▶ _Exercise requirements_: From the records below, work out how many lines contain "none". Reply with that number alone.

▶ _Source data_:
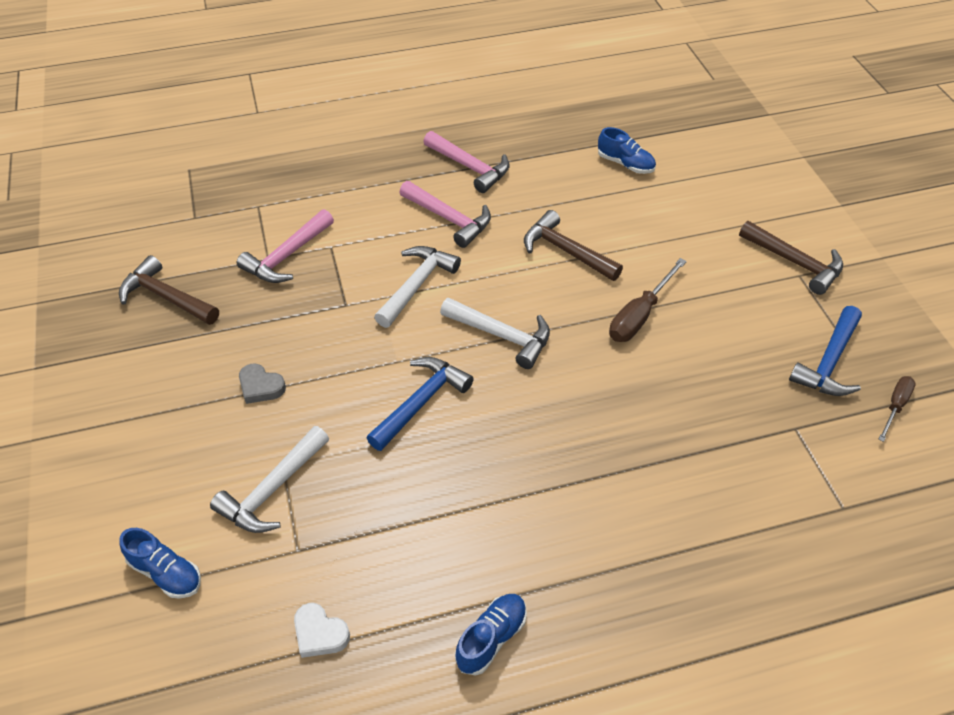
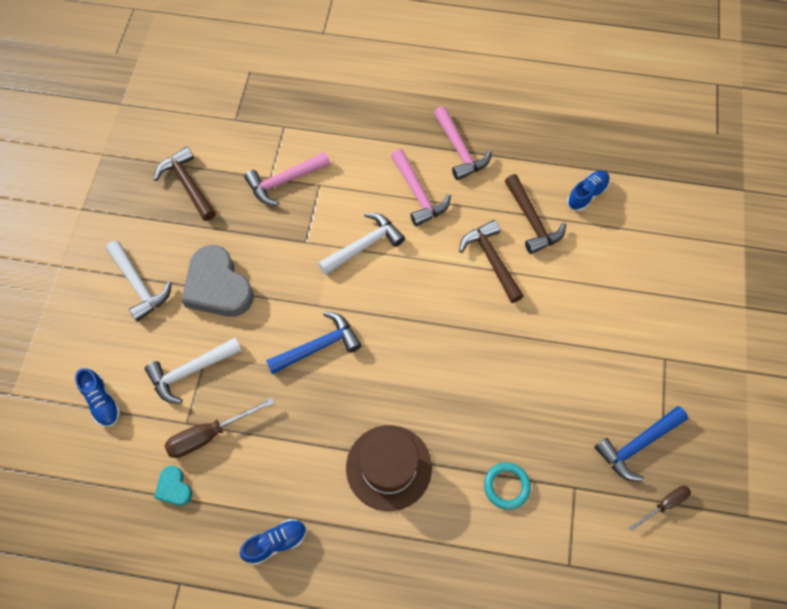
camera: 25 degrees right, 15 degrees up
(260, 386) = (218, 287): grey heart -> grey heart, size x2.12
(320, 633) = (174, 488): white heart -> turquoise heart
(502, 336) = (403, 316): white hammer -> white hammer (139, 285)
(580, 494) = (389, 467): none -> brown hat
(625, 164) = (587, 195): blue shoe -> blue shoe turned 105 degrees counterclockwise
(639, 315) = (515, 341): brown screwdriver -> brown screwdriver (209, 434)
(723, 457) = (506, 486): none -> turquoise ring
(795, 263) = (669, 346): brown hammer -> brown hammer (532, 221)

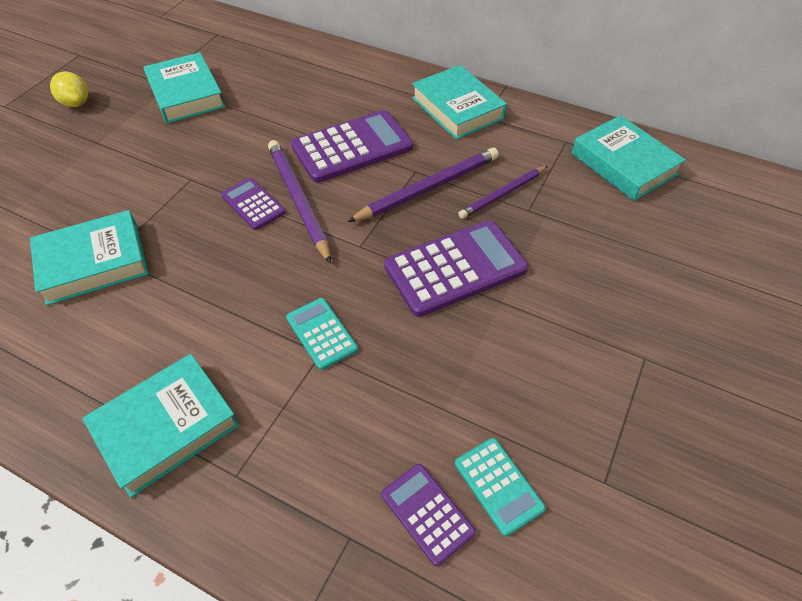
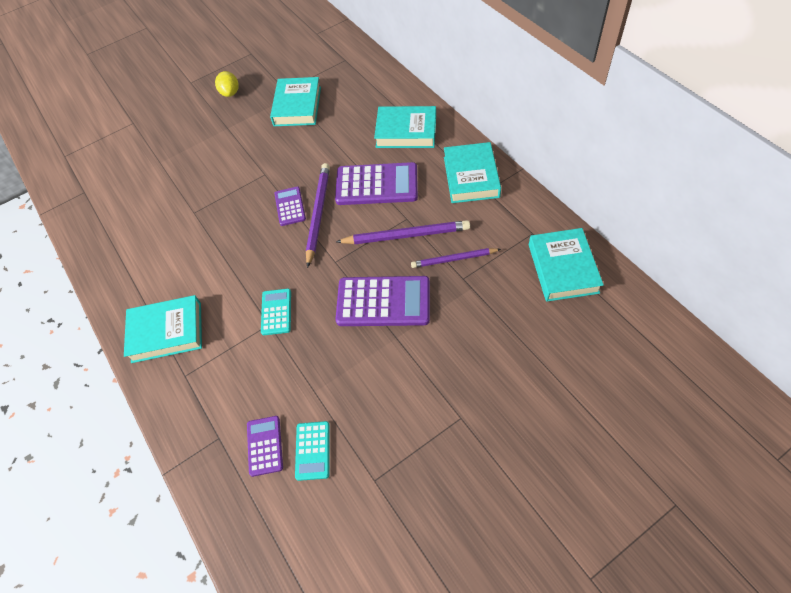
camera: 35 degrees right, 5 degrees up
(93, 263) = (183, 214): turquoise book -> turquoise book (406, 131)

▶ _Solution to the exercise_: 2